Stored data:

-----

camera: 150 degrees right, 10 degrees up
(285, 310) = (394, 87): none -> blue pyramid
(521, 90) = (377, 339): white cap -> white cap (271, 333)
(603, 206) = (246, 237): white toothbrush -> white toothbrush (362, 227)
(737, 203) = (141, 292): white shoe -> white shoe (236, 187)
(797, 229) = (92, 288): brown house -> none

-----

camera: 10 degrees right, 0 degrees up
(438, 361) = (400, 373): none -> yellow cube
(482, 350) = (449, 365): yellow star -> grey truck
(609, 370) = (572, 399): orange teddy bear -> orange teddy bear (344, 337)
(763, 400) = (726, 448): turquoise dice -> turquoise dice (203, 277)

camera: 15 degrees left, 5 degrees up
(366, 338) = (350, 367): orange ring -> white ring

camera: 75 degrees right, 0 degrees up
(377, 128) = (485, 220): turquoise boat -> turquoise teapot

-----

YOUR OBJECTIVE
Copy each line of the entries that includes the word "none".

THE ANSWER
(285, 310) = (394, 87): none -> blue pyramid
(797, 229) = (92, 288): brown house -> none
(438, 361) = (400, 373): none -> yellow cube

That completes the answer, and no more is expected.